• **Material for this exercise**
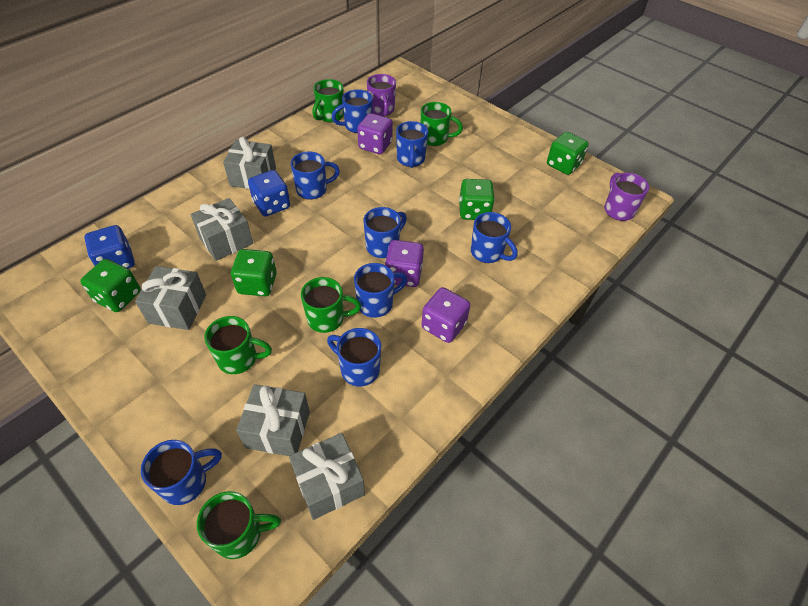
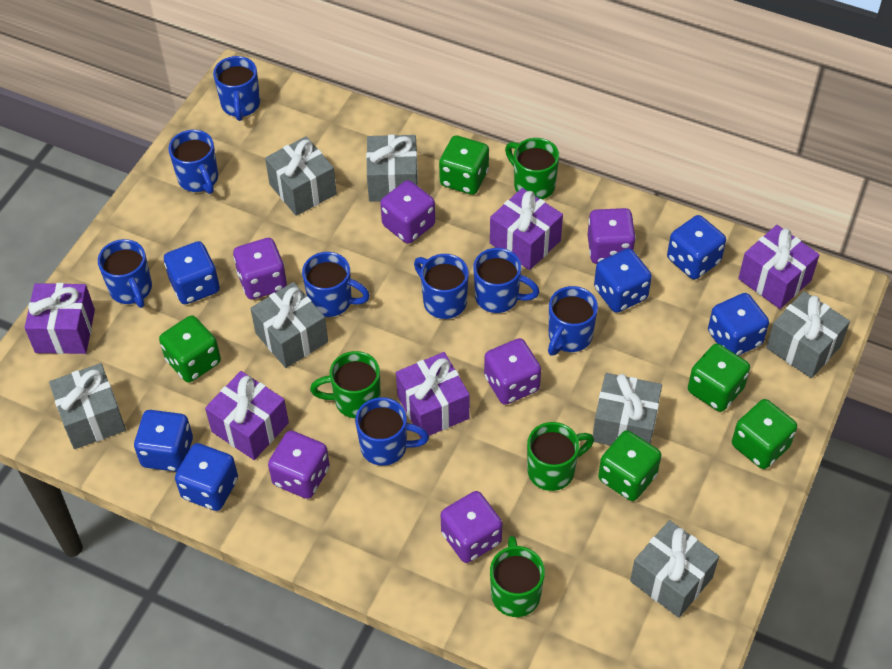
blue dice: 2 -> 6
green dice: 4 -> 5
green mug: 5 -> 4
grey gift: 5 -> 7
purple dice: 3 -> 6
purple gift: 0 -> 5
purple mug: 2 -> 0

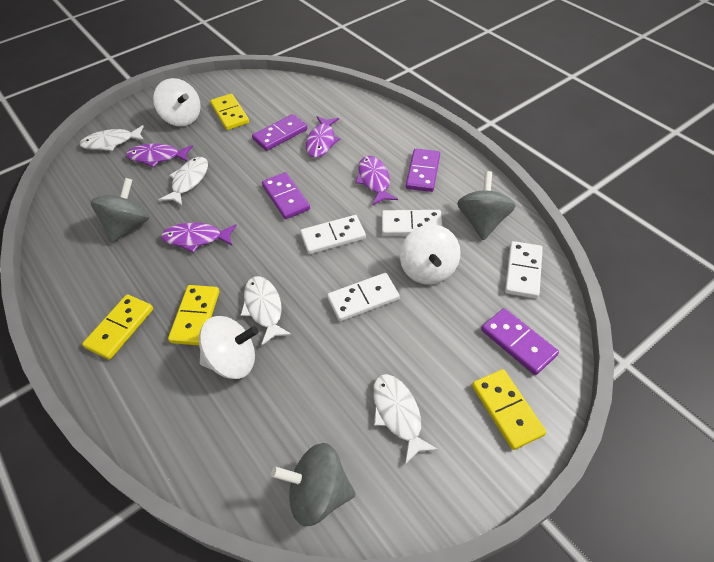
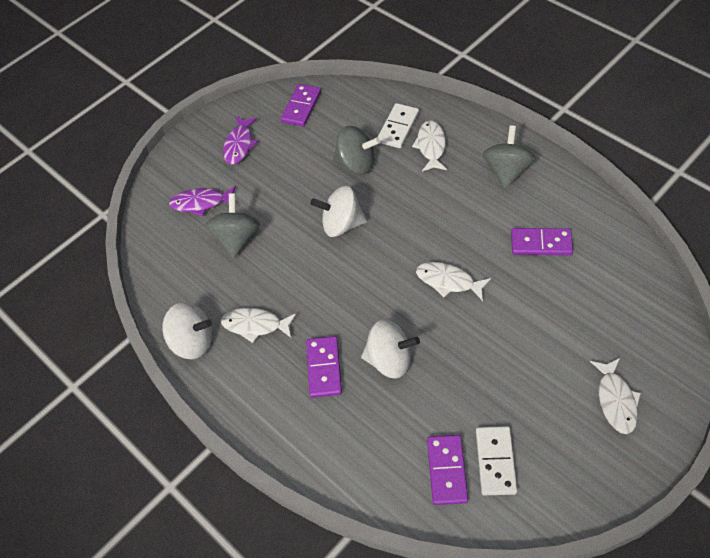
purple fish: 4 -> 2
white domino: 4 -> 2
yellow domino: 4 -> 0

• **What is needed**
Copy the lines from the line that contains "purple dice: 3 -> 6" through the end of the records, exactly and with nothing added; leave the pictures out.

• **Result of this exercise**
purple dice: 3 -> 6
purple gift: 0 -> 5
purple mug: 2 -> 0

purple fish: 4 -> 2
white domino: 4 -> 2
yellow domino: 4 -> 0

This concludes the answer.